Could you print only the lines from the one containing "(444, 286) = (327, 233): purple" through the end of the listing below, unchanged?

————————

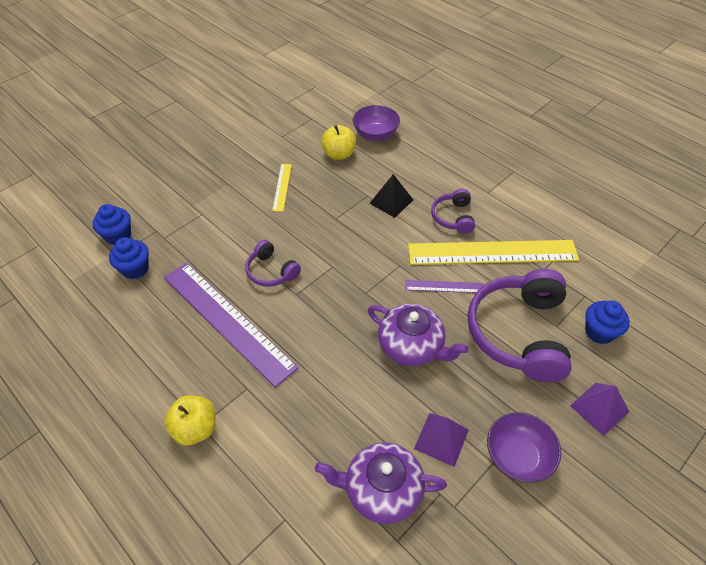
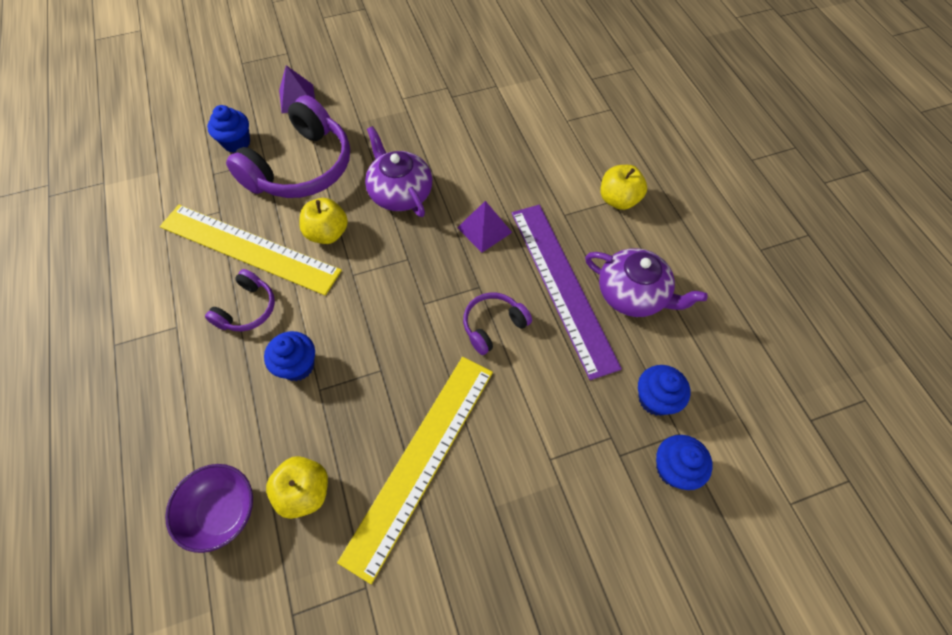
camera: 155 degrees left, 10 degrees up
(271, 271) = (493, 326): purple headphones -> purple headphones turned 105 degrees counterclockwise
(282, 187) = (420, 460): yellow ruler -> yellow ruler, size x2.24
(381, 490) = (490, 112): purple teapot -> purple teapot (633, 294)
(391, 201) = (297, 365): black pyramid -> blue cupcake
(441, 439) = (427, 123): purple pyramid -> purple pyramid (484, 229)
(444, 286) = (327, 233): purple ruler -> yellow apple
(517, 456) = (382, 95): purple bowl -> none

————————

• EXERCISE RESPONSE
(444, 286) = (327, 233): purple ruler -> yellow apple
(517, 456) = (382, 95): purple bowl -> none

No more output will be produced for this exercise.